§ **Assignment**
Write down exactly the lines from the one below that has "R203: 680k (GND, IN0) -> none" to the end of the data, both ends included; the pictures should not appear in your copy.

§ **Task input**
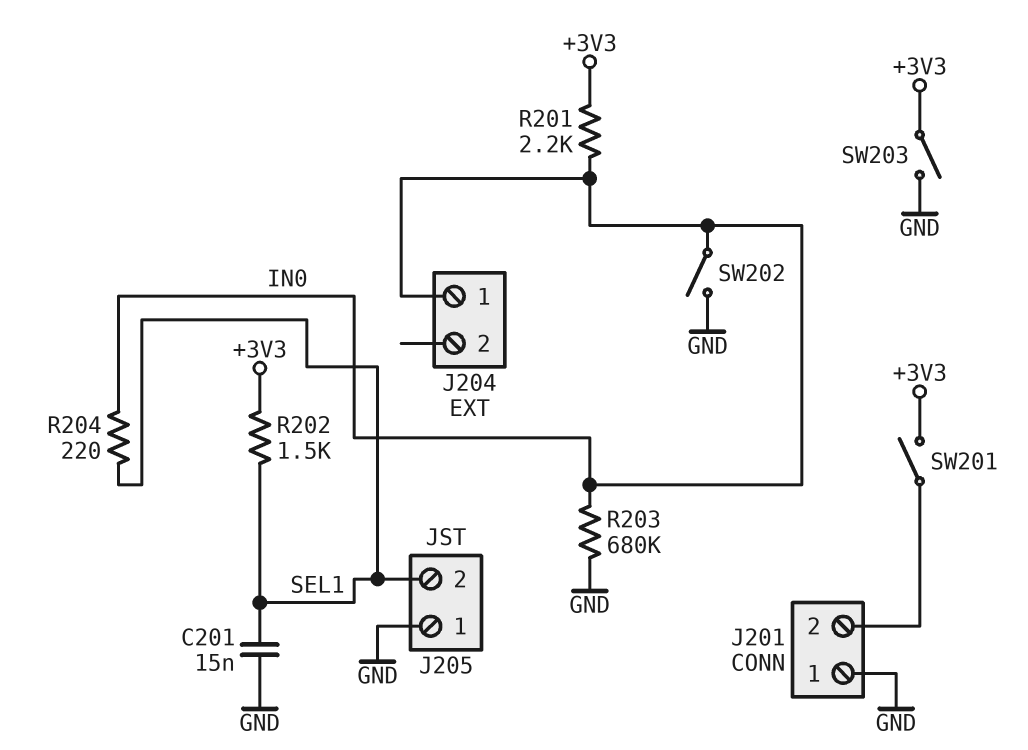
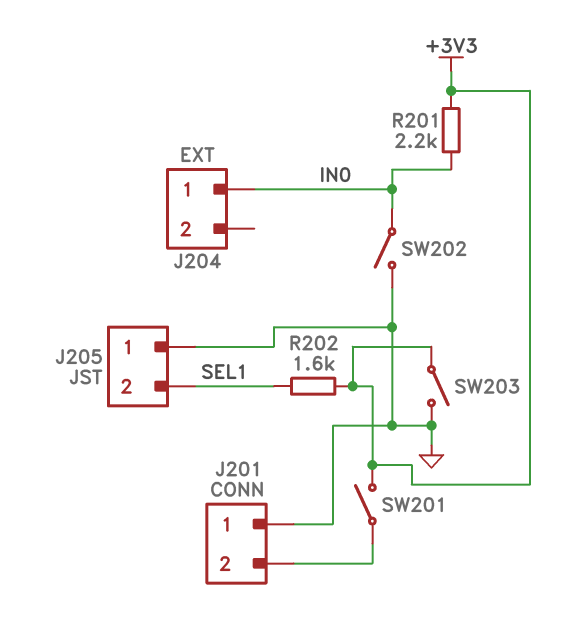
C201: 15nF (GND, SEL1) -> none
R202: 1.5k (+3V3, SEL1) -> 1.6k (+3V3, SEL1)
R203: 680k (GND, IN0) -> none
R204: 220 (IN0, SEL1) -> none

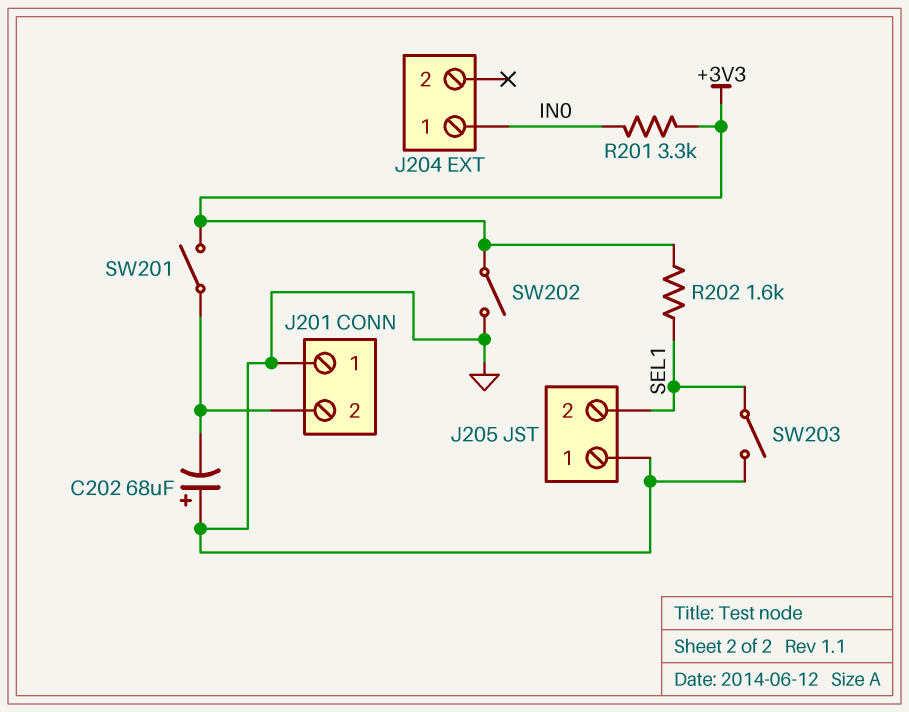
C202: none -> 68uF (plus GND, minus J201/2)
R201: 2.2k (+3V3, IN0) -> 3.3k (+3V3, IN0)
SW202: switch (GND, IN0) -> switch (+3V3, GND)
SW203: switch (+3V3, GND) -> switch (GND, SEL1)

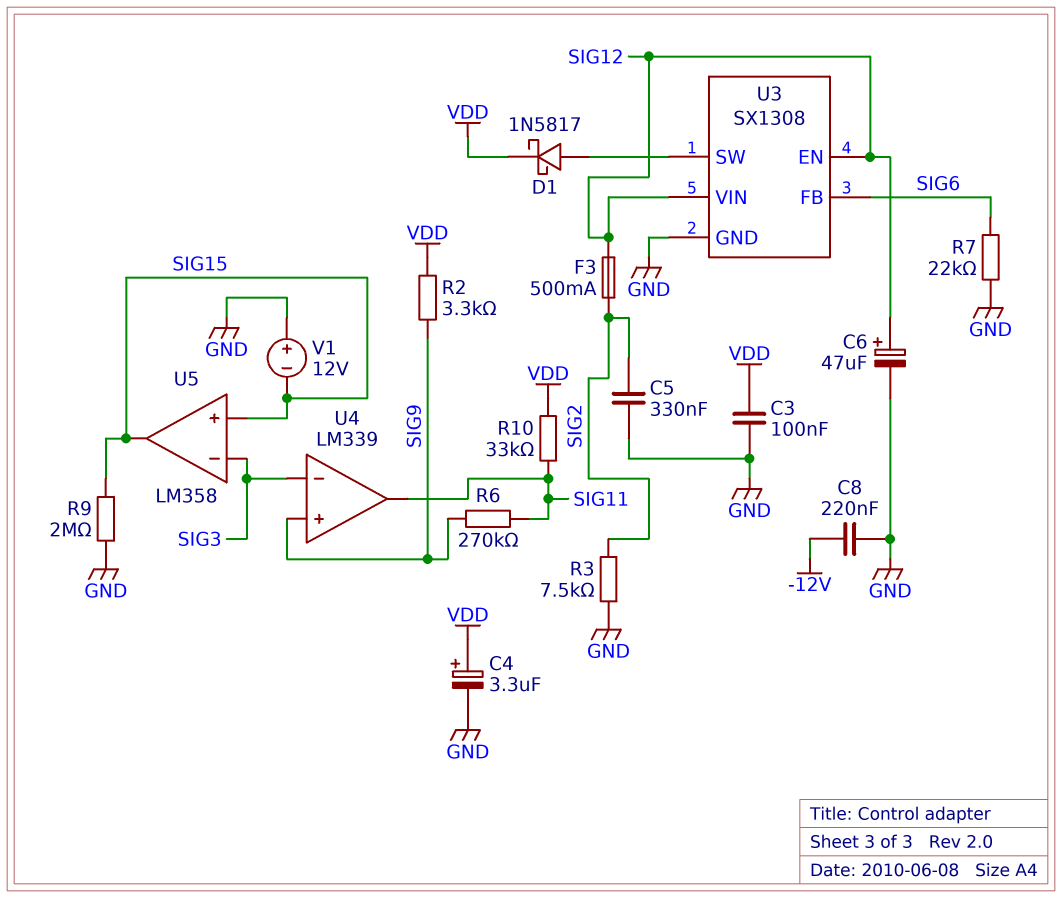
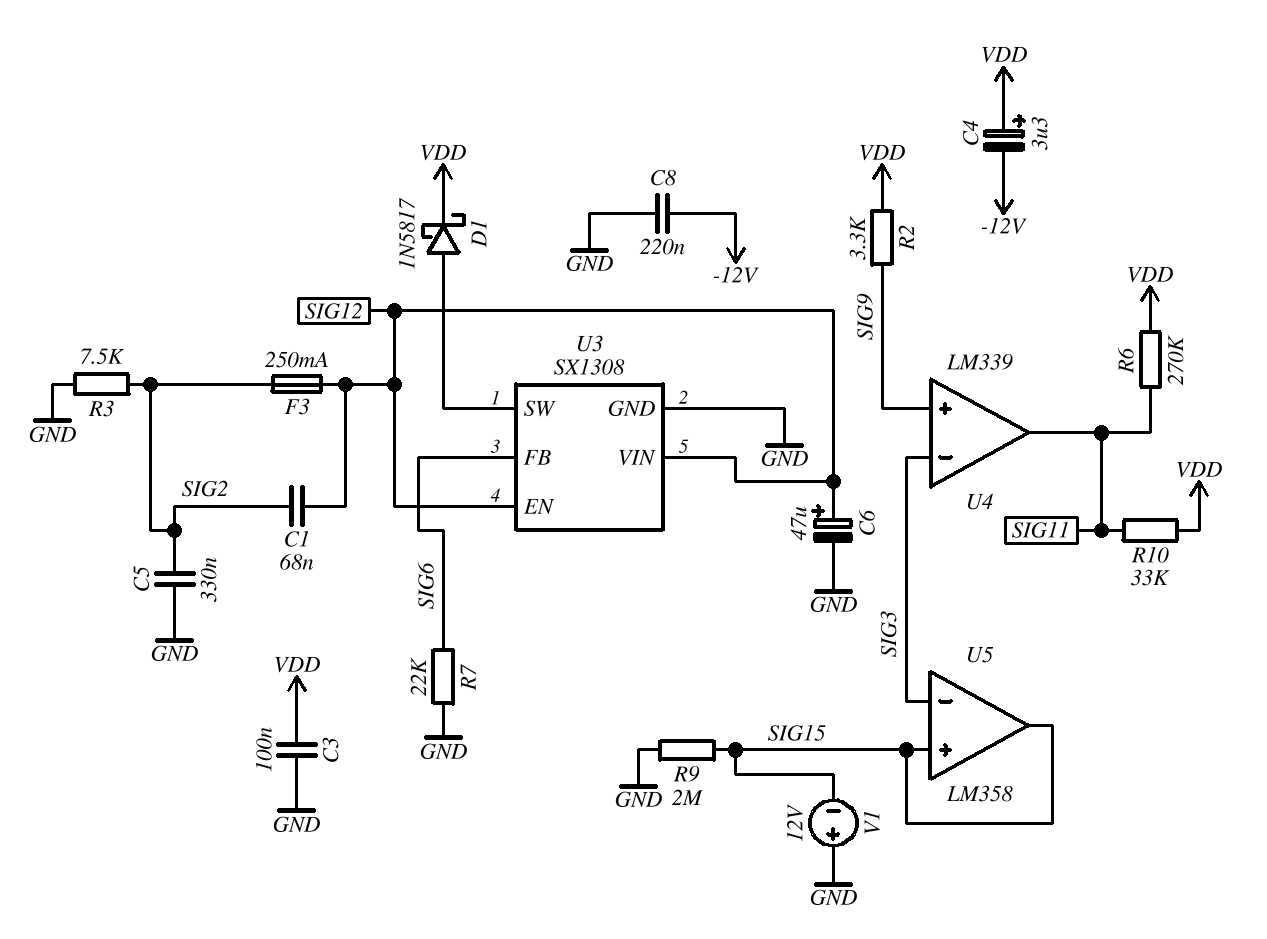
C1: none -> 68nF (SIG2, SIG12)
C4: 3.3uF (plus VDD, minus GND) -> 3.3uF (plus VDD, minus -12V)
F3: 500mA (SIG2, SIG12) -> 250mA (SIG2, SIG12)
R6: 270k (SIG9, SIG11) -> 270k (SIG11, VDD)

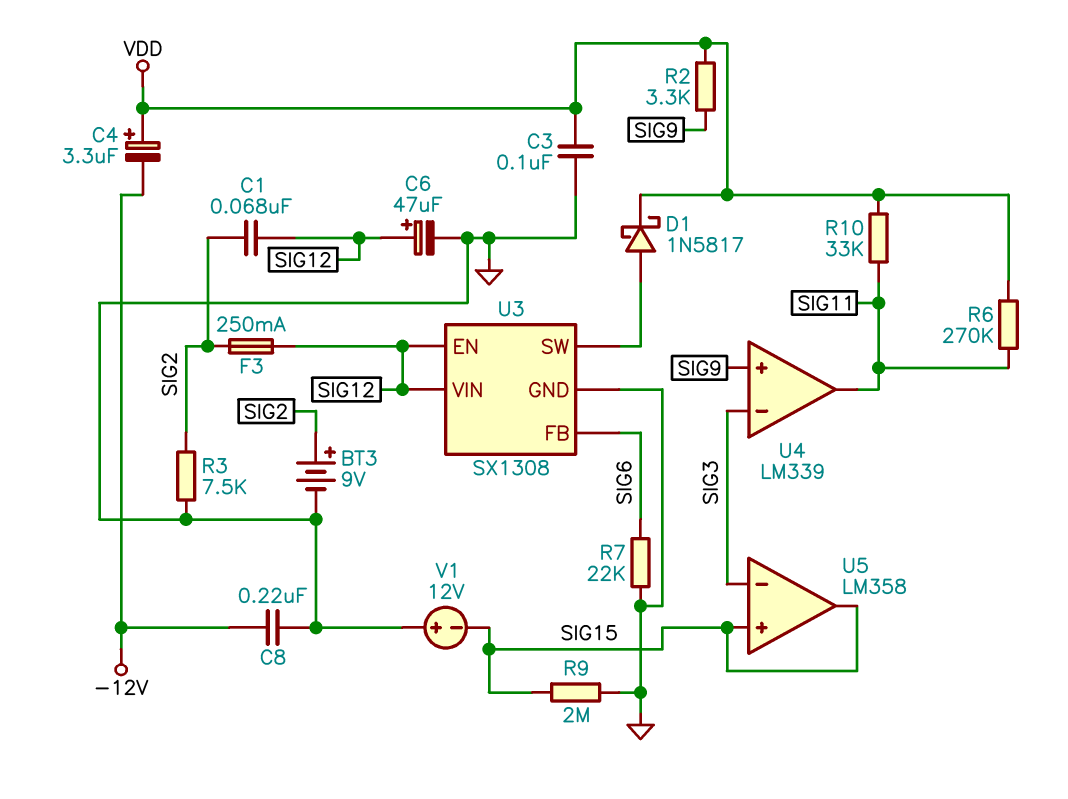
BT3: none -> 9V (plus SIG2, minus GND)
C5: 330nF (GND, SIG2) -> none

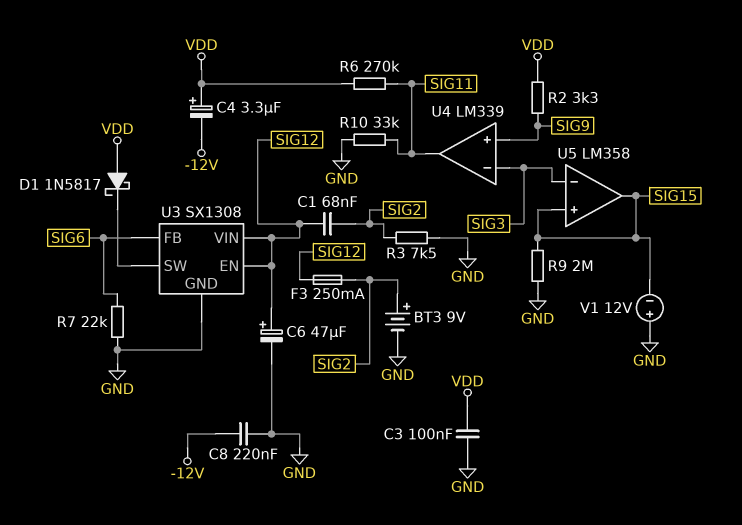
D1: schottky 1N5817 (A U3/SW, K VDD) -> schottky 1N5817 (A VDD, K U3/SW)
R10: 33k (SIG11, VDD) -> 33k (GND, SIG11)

§ **Exercise result**
R203: 680k (GND, IN0) -> none
R204: 220 (IN0, SEL1) -> none

C202: none -> 68uF (plus GND, minus J201/2)
R201: 2.2k (+3V3, IN0) -> 3.3k (+3V3, IN0)
SW202: switch (GND, IN0) -> switch (+3V3, GND)
SW203: switch (+3V3, GND) -> switch (GND, SEL1)

C1: none -> 68nF (SIG2, SIG12)
C4: 3.3uF (plus VDD, minus GND) -> 3.3uF (plus VDD, minus -12V)
F3: 500mA (SIG2, SIG12) -> 250mA (SIG2, SIG12)
R6: 270k (SIG9, SIG11) -> 270k (SIG11, VDD)

BT3: none -> 9V (plus SIG2, minus GND)
C5: 330nF (GND, SIG2) -> none

D1: schottky 1N5817 (A U3/SW, K VDD) -> schottky 1N5817 (A VDD, K U3/SW)
R10: 33k (SIG11, VDD) -> 33k (GND, SIG11)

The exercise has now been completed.